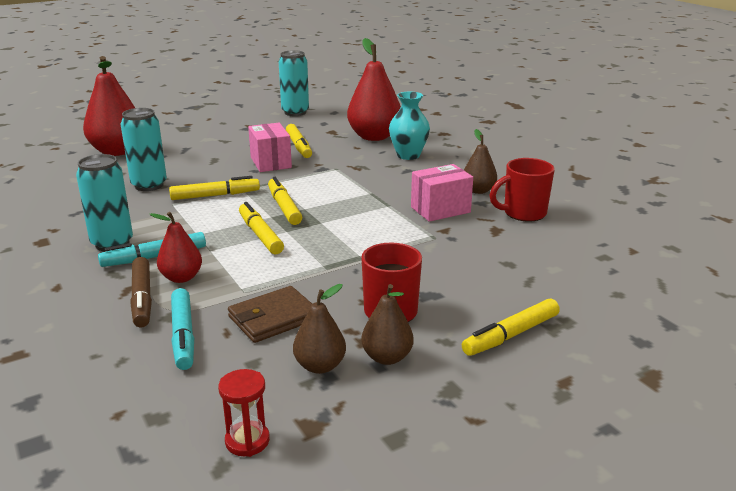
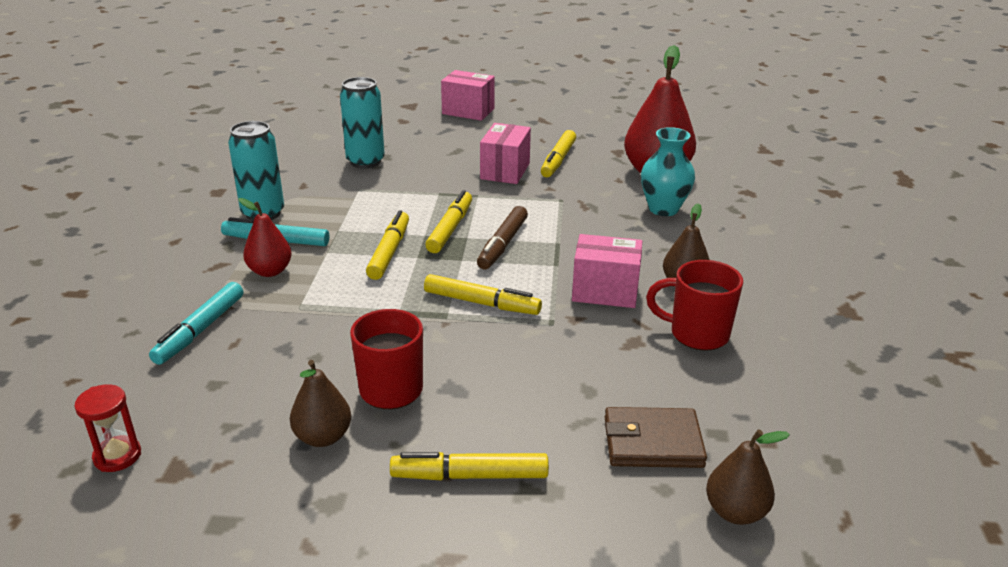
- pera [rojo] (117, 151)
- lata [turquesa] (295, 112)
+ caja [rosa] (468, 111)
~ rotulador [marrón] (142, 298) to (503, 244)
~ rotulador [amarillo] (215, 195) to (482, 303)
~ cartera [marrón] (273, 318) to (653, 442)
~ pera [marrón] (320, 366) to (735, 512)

BRIEF: All lines from the one with "- lata [turquesa] (295, 112)" to the end of the entries above are to be written out exactly, the first and last included.

TASK ANSWER:
- lata [turquesa] (295, 112)
+ caja [rosa] (468, 111)
~ rotulador [marrón] (142, 298) to (503, 244)
~ rotulador [amarillo] (215, 195) to (482, 303)
~ cartera [marrón] (273, 318) to (653, 442)
~ pera [marrón] (320, 366) to (735, 512)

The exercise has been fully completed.